- [RECORDS FOR THIS EXERCISE]
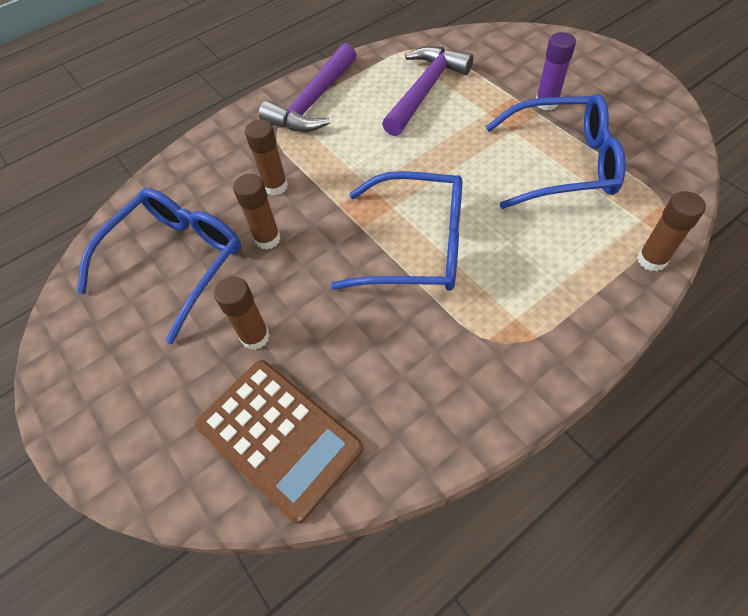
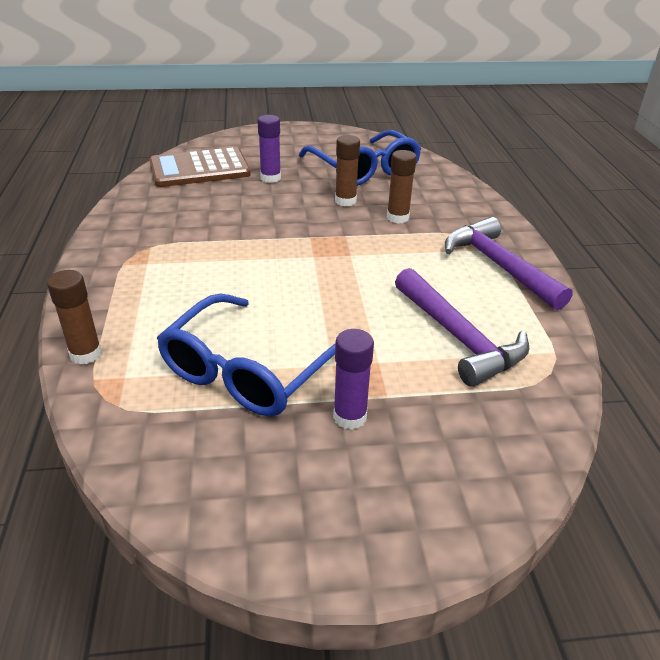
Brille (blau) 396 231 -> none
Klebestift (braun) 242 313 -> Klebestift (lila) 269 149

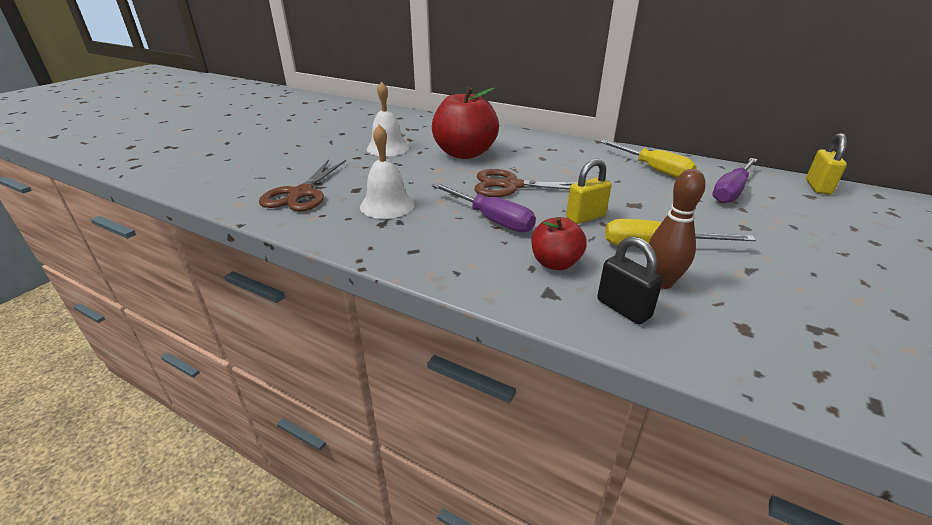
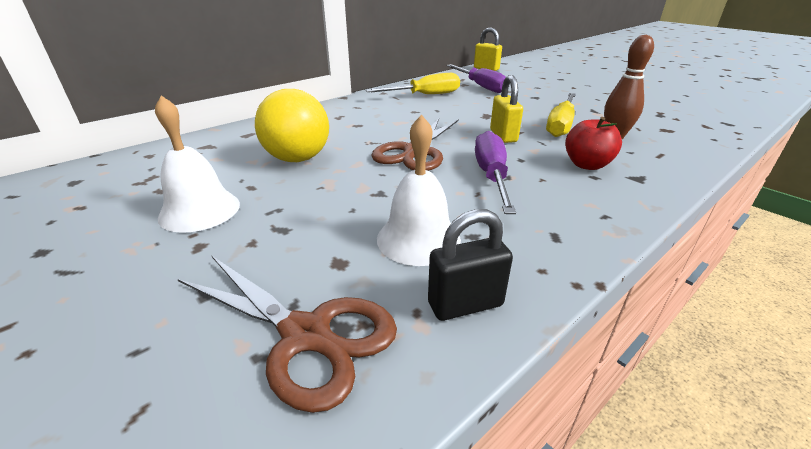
Apfel (rot) 465 123 -> Ball (gelb) 292 125
Schraubenzieher (lila) 484 208 -> Schraubenzieher (lila) 495 172, 60 degrees counterclockwise
Vorhängeschloss (schwarz) 630 280 -> Vorhängeschloss (schwarz) 470 265, moved

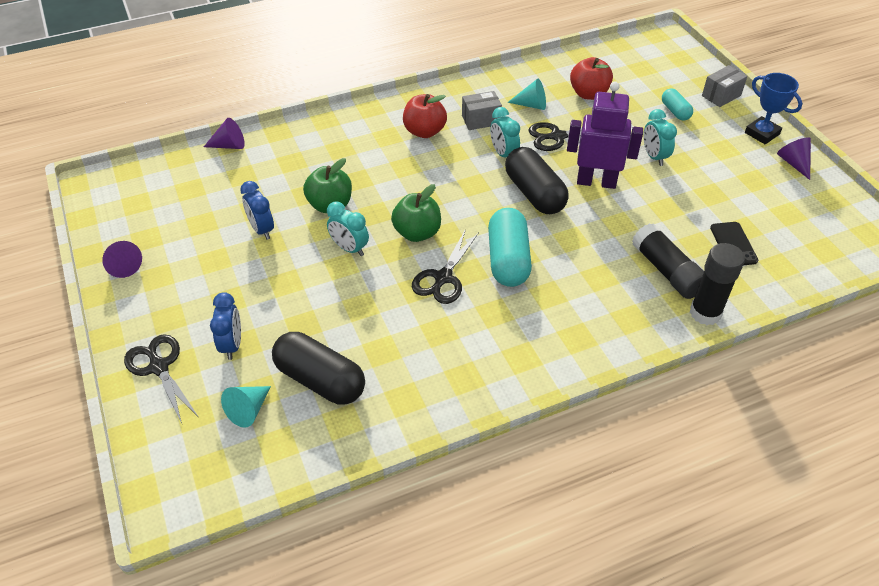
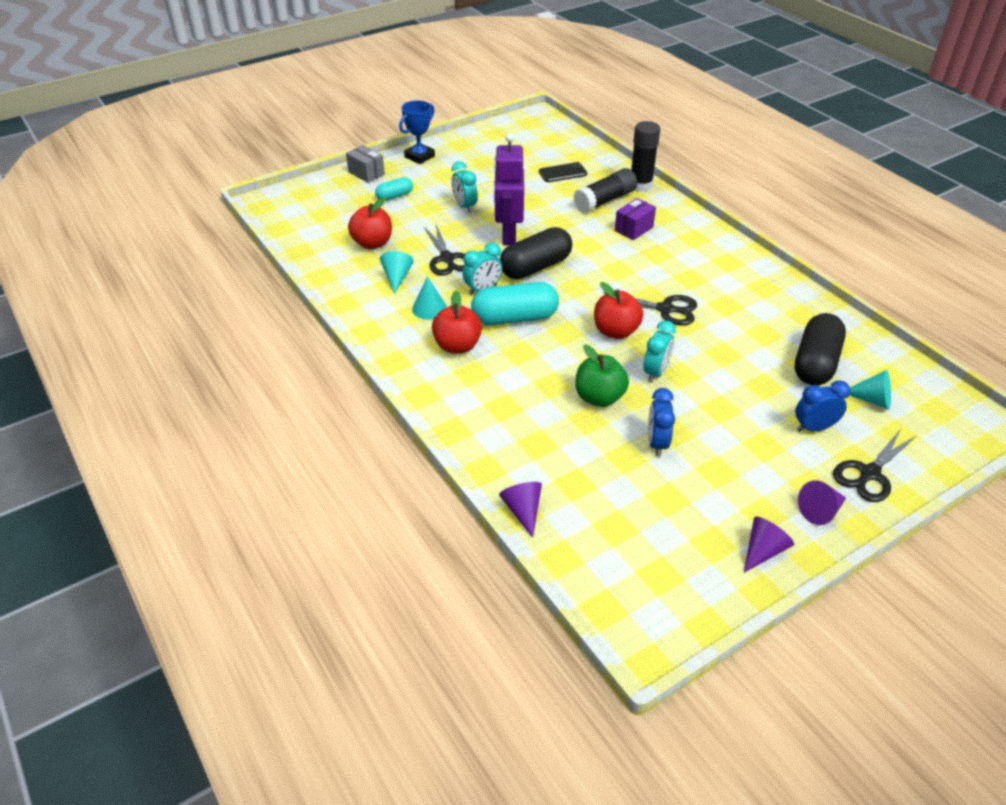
Schachtel (grau) 482 110 -> Kegel (türkis) 429 298
Wecker (türkis) 660 137 -> Wecker (türkis) 464 187, 90 degrees clockwise
Kegel (lila) 794 158 -> Kegel (lila) 822 502, moved
Wecker (blau) 257 210 -> Wecker (blau) 661 422, 135 degrees clockwise
Apfel (grün) 416 213 -> Apfel (rot) 618 310
Kapsel (türkis) 510 247 -> Kapsel (türkis) 515 303, moved
none -> Schachtel (lila) 635 219

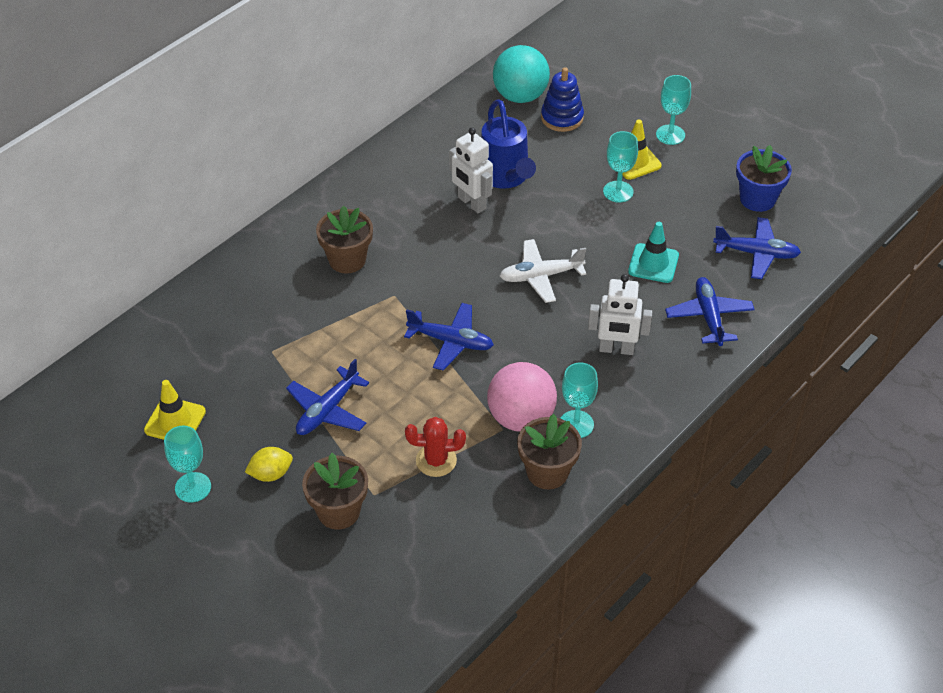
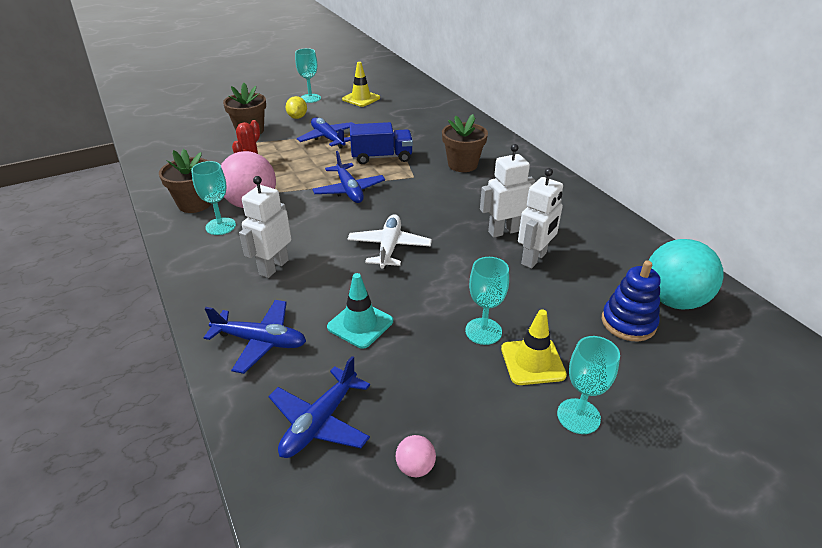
Gießkanne (blau) 508 144 -> Roboter (weiß) 540 218
Blumentopf (blau) 764 178 -> Ball (rosa) 416 456
Flugzeug (blau) 449 337 -> Flugzeug (blau) 348 177, 60 degrees counterclockwise
none -> Lastwagen (blau) 381 143

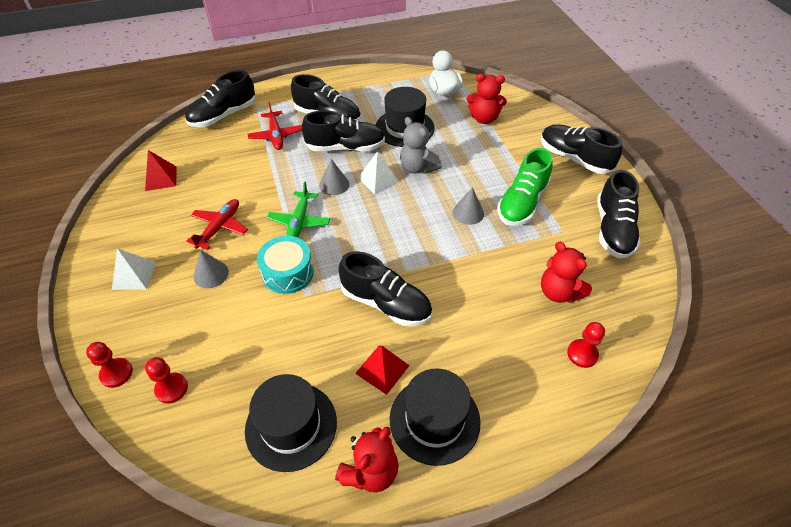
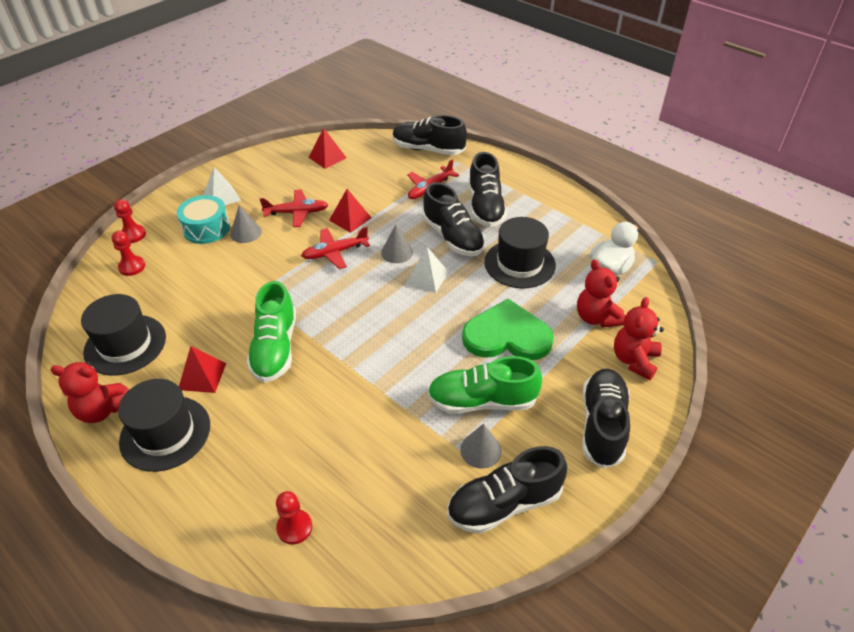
Teddybär (grau) 421 145 -> none
Flugzeug (grün) 298 210 -> Flugzeug (rot) 335 248
Kegel (grau) 468 206 -> Kegel (grau) 481 446, moved
Trommel (türkis) 285 265 -> Trommel (türkis) 203 219, moved
Teddybär (rot) 566 272 -> Teddybär (rot) 639 338, moved
Schuh (schwarz) 385 288 -> Schuh (grün) 271 332
none -> Pyramide (rot) 350 211
none -> Herz (grün) 508 329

- [EXERCISE] An exact copy is needed of every line from the line containing "Apfel (grün) 416 213 -> Apfel (rot) 618 310" to the last line of the records; pictures stay out of it.

- [EXERCISE SOLUTION]
Apfel (grün) 416 213 -> Apfel (rot) 618 310
Kapsel (türkis) 510 247 -> Kapsel (türkis) 515 303, moved
none -> Schachtel (lila) 635 219

Gießkanne (blau) 508 144 -> Roboter (weiß) 540 218
Blumentopf (blau) 764 178 -> Ball (rosa) 416 456
Flugzeug (blau) 449 337 -> Flugzeug (blau) 348 177, 60 degrees counterclockwise
none -> Lastwagen (blau) 381 143

Teddybär (grau) 421 145 -> none
Flugzeug (grün) 298 210 -> Flugzeug (rot) 335 248
Kegel (grau) 468 206 -> Kegel (grau) 481 446, moved
Trommel (türkis) 285 265 -> Trommel (türkis) 203 219, moved
Teddybär (rot) 566 272 -> Teddybär (rot) 639 338, moved
Schuh (schwarz) 385 288 -> Schuh (grün) 271 332
none -> Pyramide (rot) 350 211
none -> Herz (grün) 508 329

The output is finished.